Recorded data Start Marker
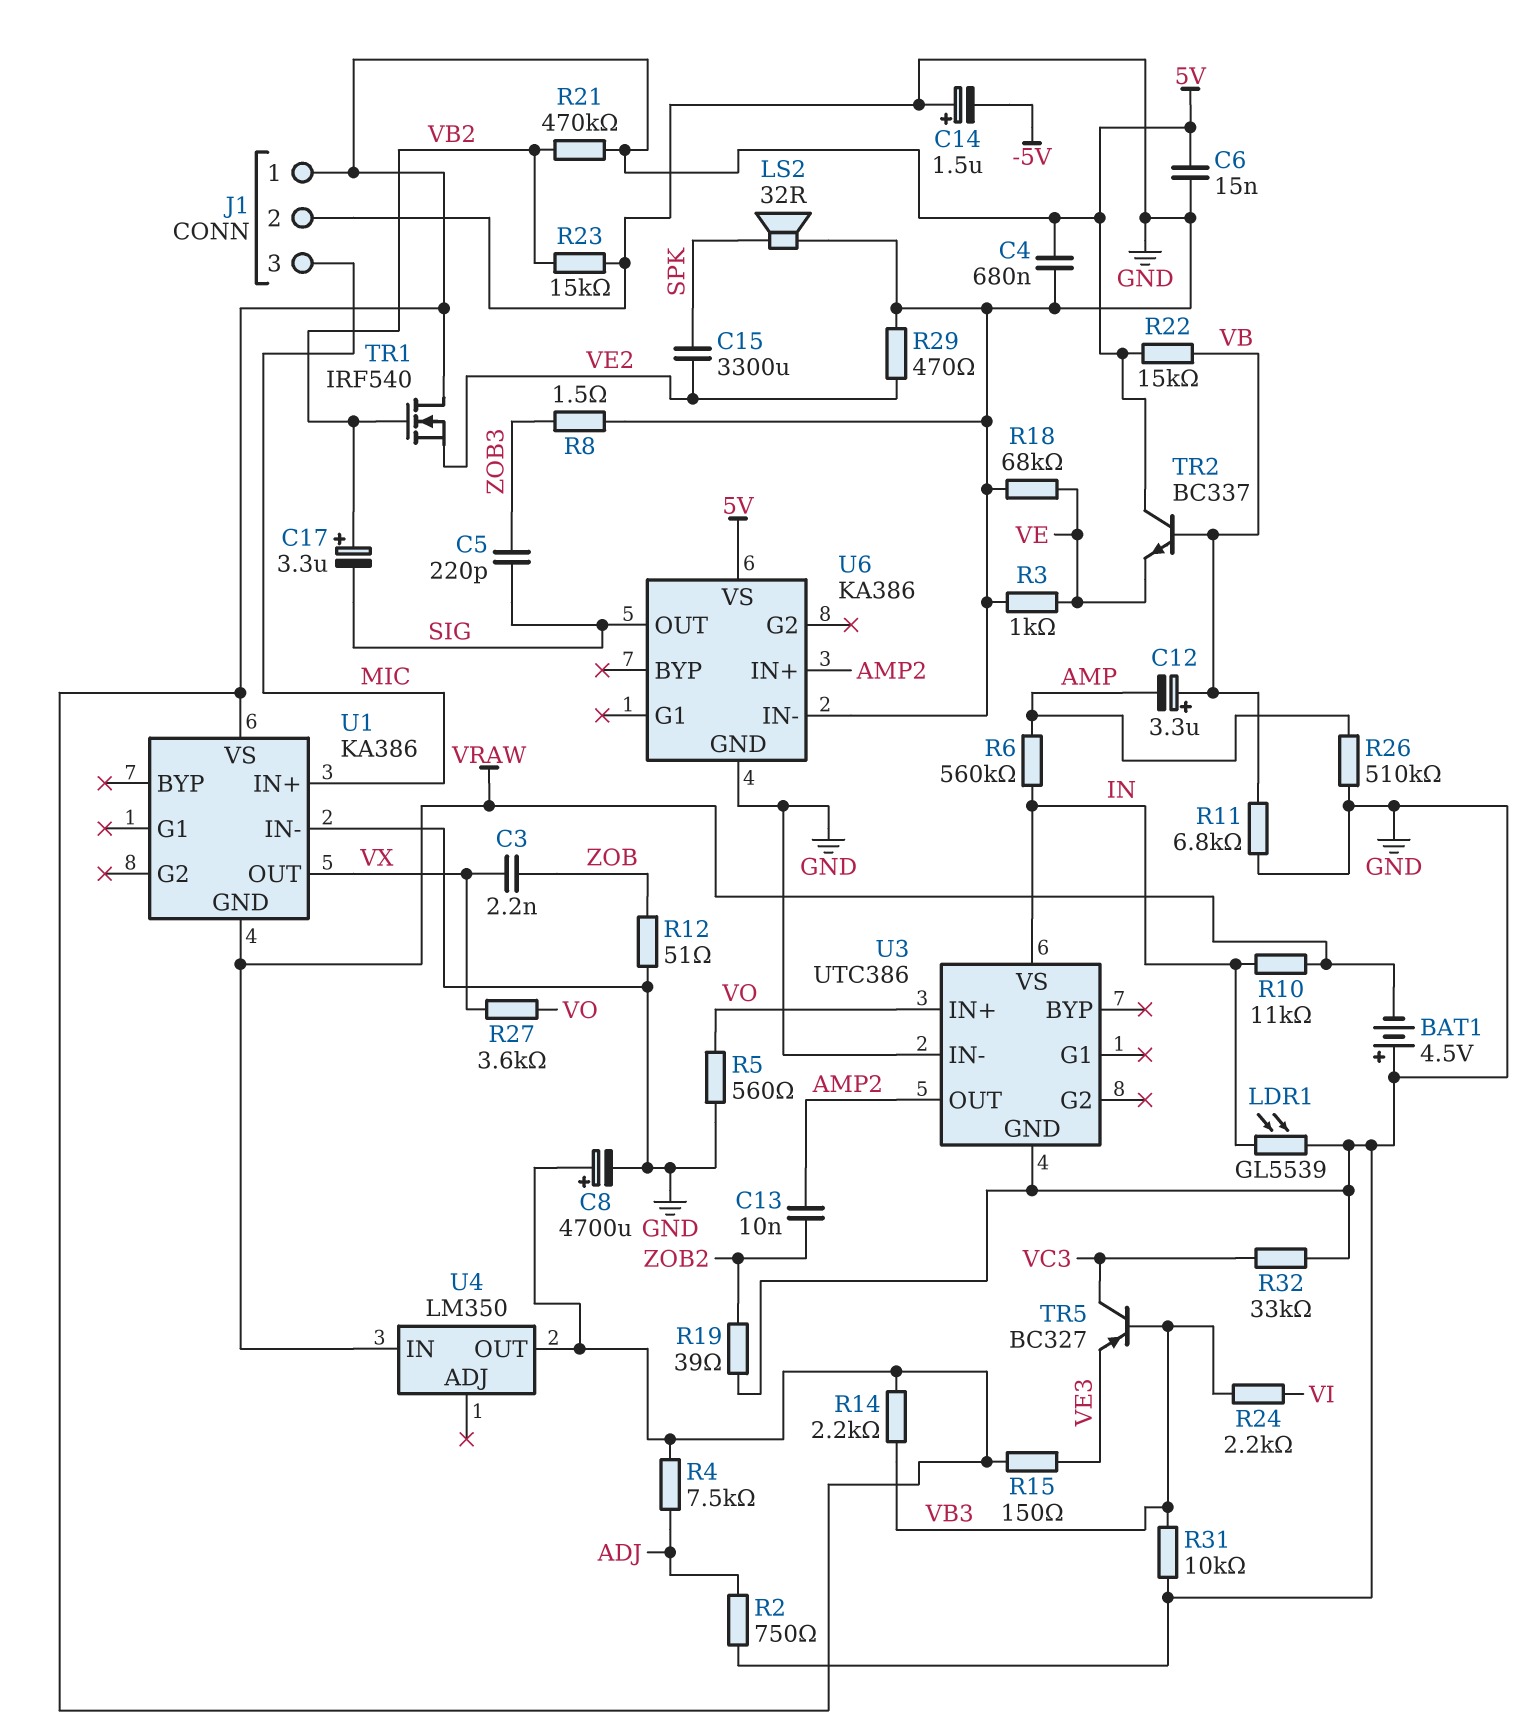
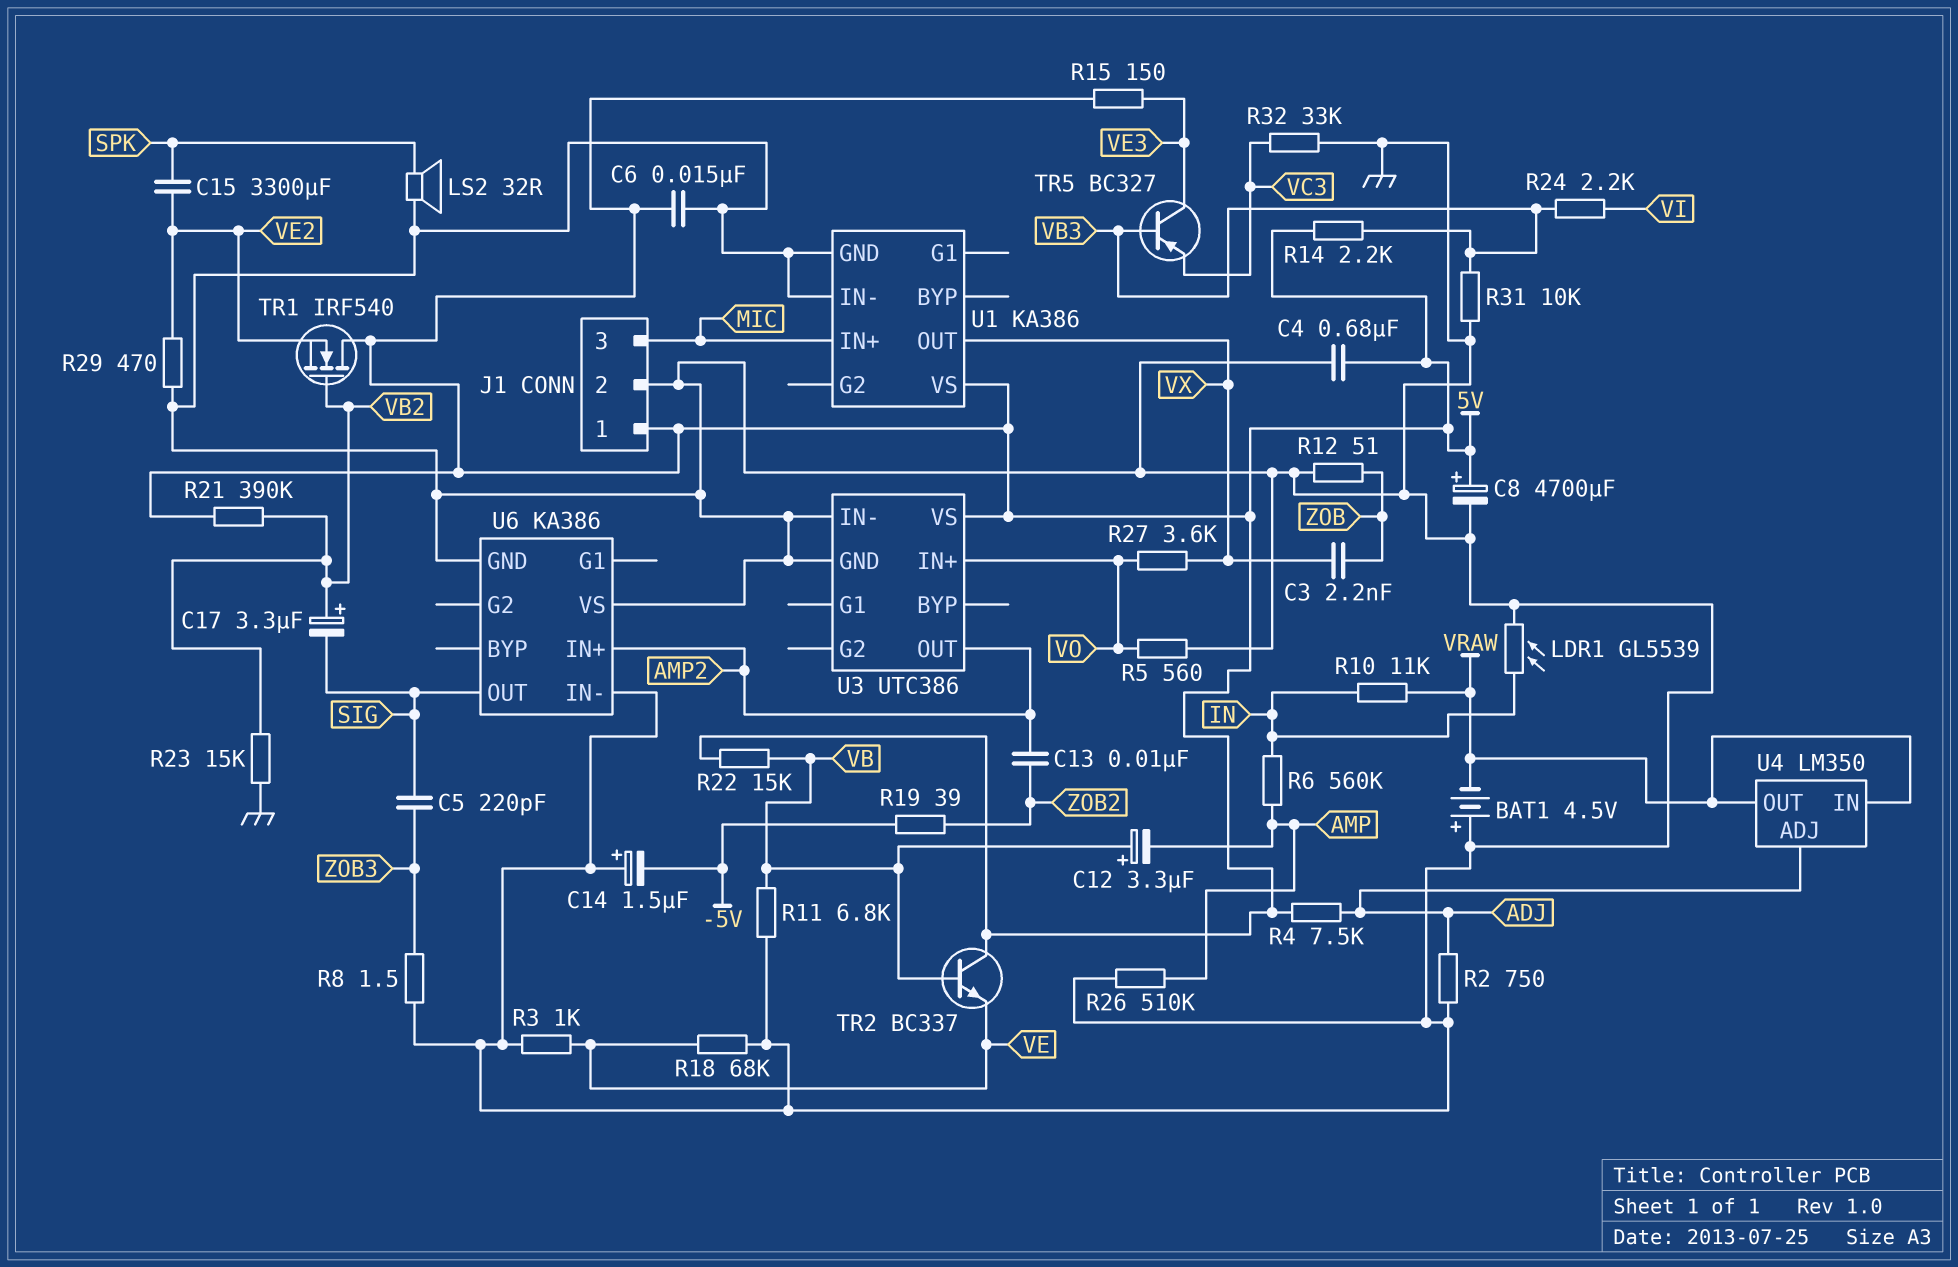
R19: 39 (GND, ZOB2) -> 39 (-5V, ZOB2)
R21: 470k (5V, VB2) -> 390k (5V, VB2)
TR5: PNP BC327 (B VB3, C VC3, E VE3) -> PNP BC327 (B VB3, C VE3, E VC3)
U1 pin GND: VRAW -> GND
U3 pin VS: IN -> 5V
U4 pin ADJ: none -> ADJ
U4 pin OUT: 5V -> VRAW
U6 pin VS: 5V -> GND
Recorded data End Marker
Directions :: Write out the records above exactly as they appear, leaving out any pictures.

Exercise response ::
R19: 39 (GND, ZOB2) -> 39 (-5V, ZOB2)
R21: 470k (5V, VB2) -> 390k (5V, VB2)
TR5: PNP BC327 (B VB3, C VC3, E VE3) -> PNP BC327 (B VB3, C VE3, E VC3)
U1 pin GND: VRAW -> GND
U3 pin VS: IN -> 5V
U4 pin ADJ: none -> ADJ
U4 pin OUT: 5V -> VRAW
U6 pin VS: 5V -> GND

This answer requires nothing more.